:: What is being asked ::
Restate the records in full and exactly, with no images included.

:: Task inputs ::
- - - - - - -
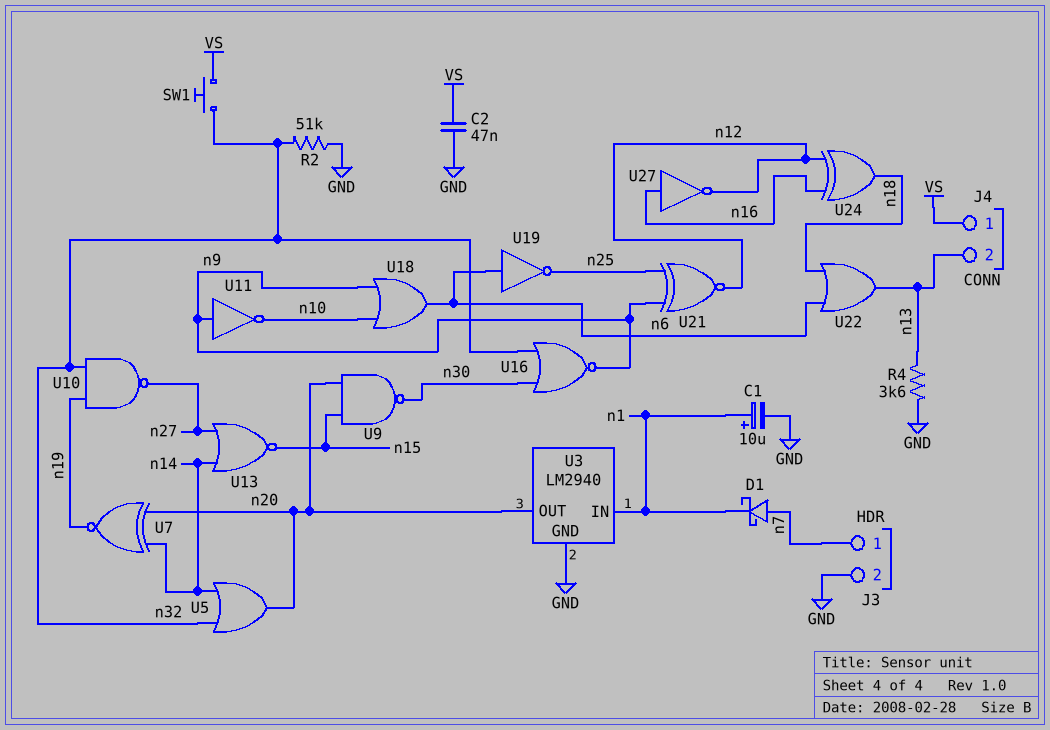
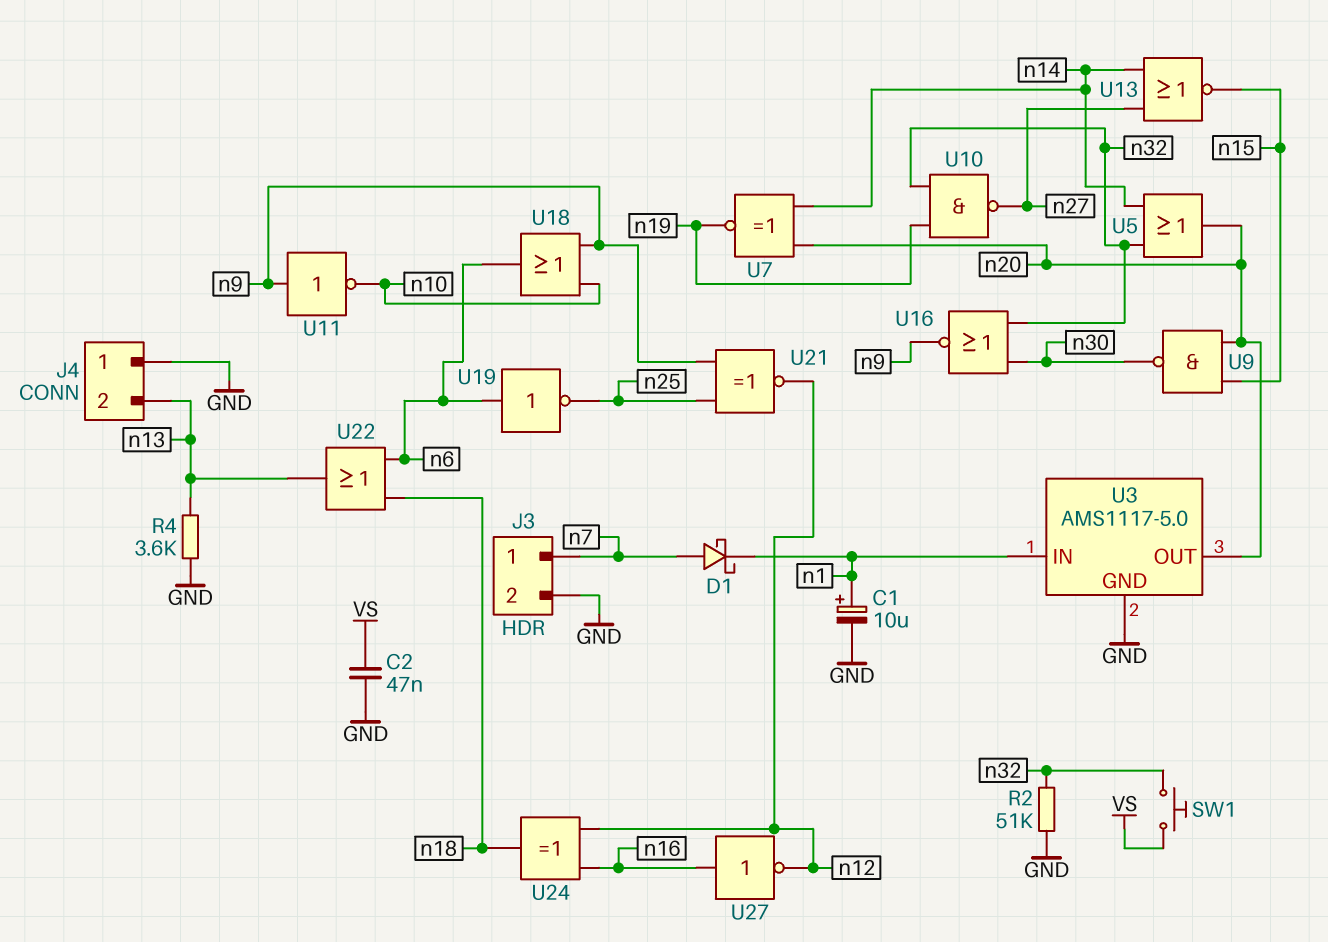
J4 pin 1: VS -> GND
U3: LM2940 -> AMS1117-5.0

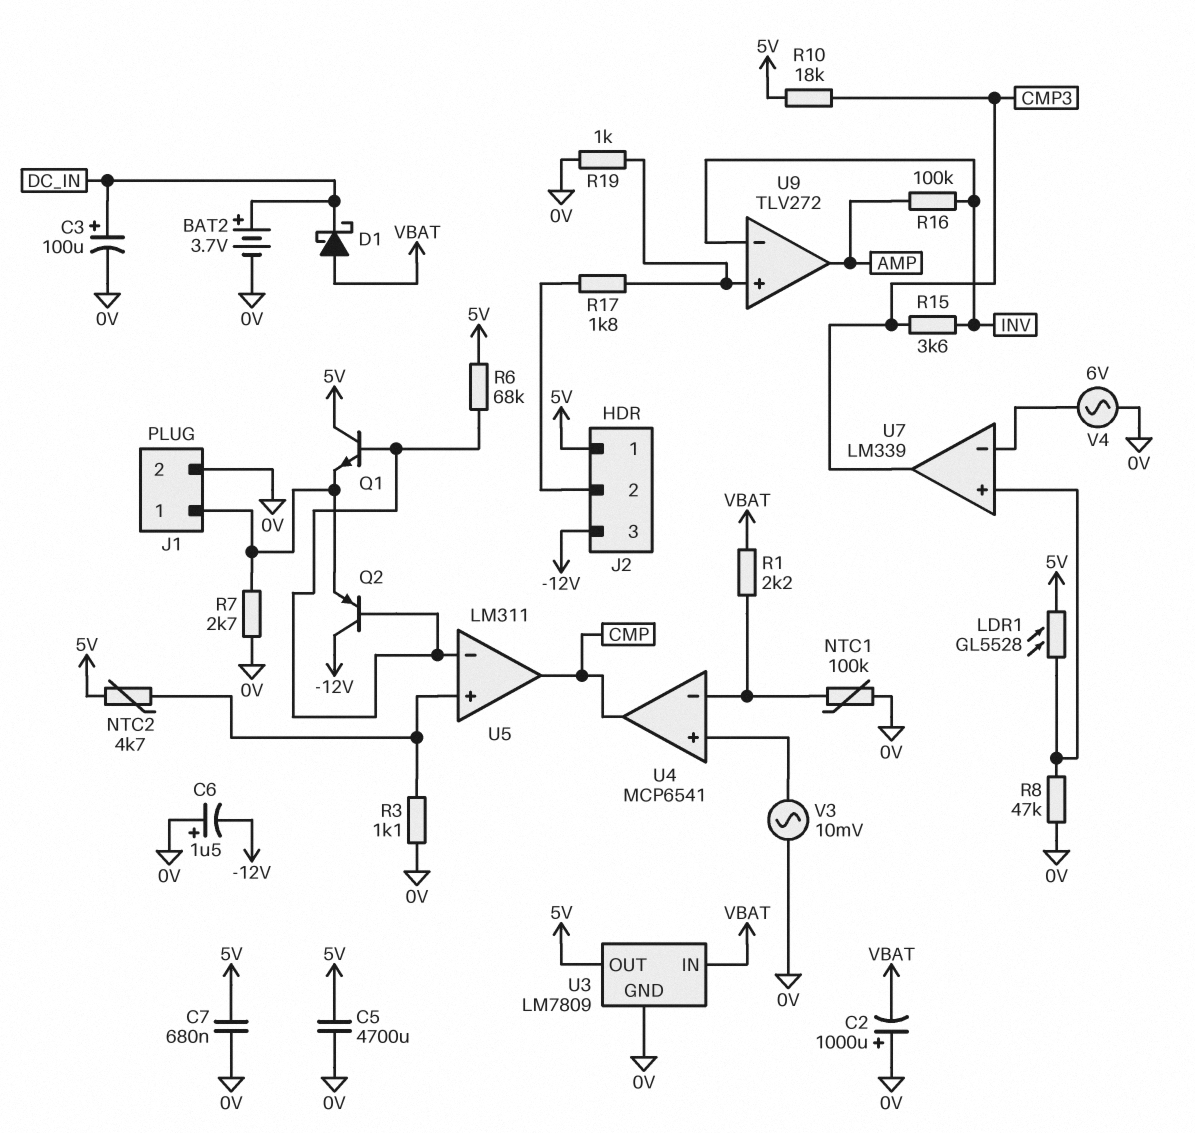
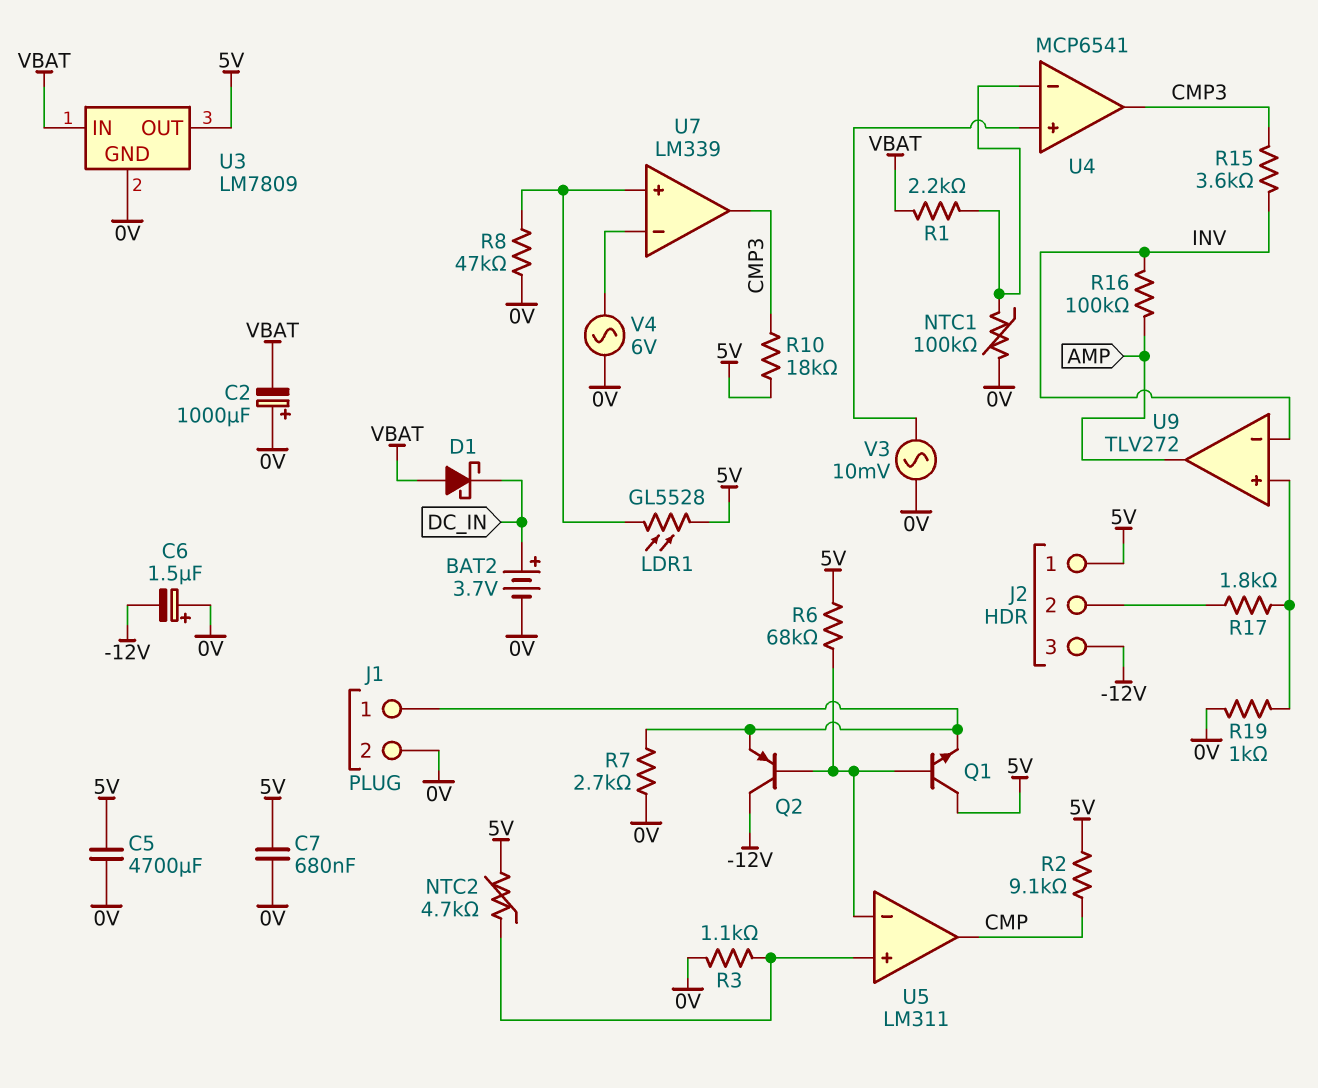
C3: 100uF (plus DC_IN, minus 0V) -> none
R2: none -> 9.1k (5V, CMP)
U4 pin out: CMP -> CMP3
- - - - - - -
:: Answer box ::
J4 pin 1: VS -> GND
U3: LM2940 -> AMS1117-5.0

C3: 100uF (plus DC_IN, minus 0V) -> none
R2: none -> 9.1k (5V, CMP)
U4 pin out: CMP -> CMP3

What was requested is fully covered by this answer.